Provided records -
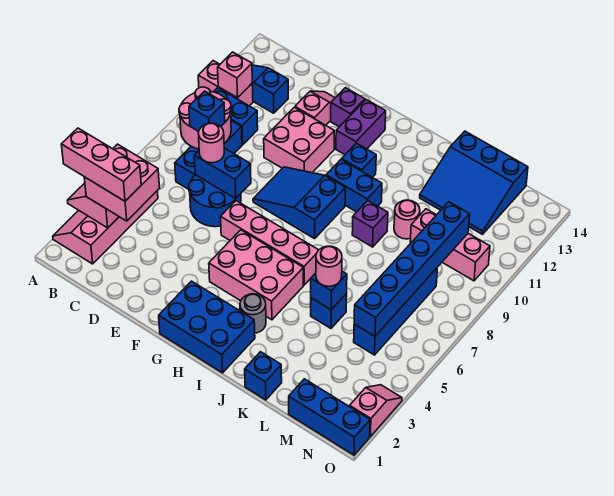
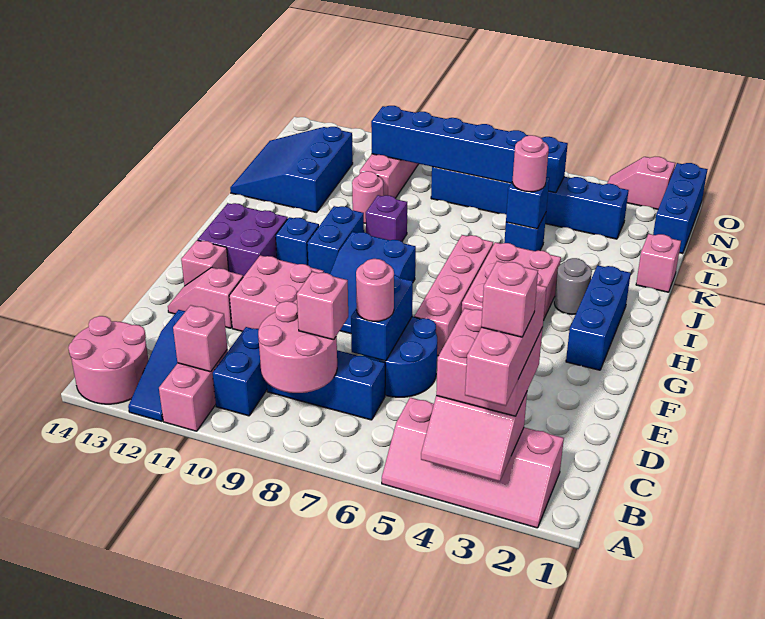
none -> pink round brick A13:B14 level 1
none -> pink brick B3 level 5
blue brick C8 level 3 -> pink brick C8 level 3
purple brick F13 level 1 -> pink brick F13 level 1
blue brick G1:I2 level 1 -> blue brick G2:I2 level 1
purple brick G12:G13 level 1 -> purple brick G12:H13 level 1
blue brick K1 level 1 -> pink brick K1 level 1
blue slope K12:M14 level 1 top 14 -> blue slope K12:M14 level 1 top 12
blue brick M5:M8 level 1 -> blue brick M3:M8 level 1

Goal of the exercise - Would you restate all of the data above word for word, omitting the pictures?

Completed exercise -
none -> pink round brick A13:B14 level 1
none -> pink brick B3 level 5
blue brick C8 level 3 -> pink brick C8 level 3
purple brick F13 level 1 -> pink brick F13 level 1
blue brick G1:I2 level 1 -> blue brick G2:I2 level 1
purple brick G12:G13 level 1 -> purple brick G12:H13 level 1
blue brick K1 level 1 -> pink brick K1 level 1
blue slope K12:M14 level 1 top 14 -> blue slope K12:M14 level 1 top 12
blue brick M5:M8 level 1 -> blue brick M3:M8 level 1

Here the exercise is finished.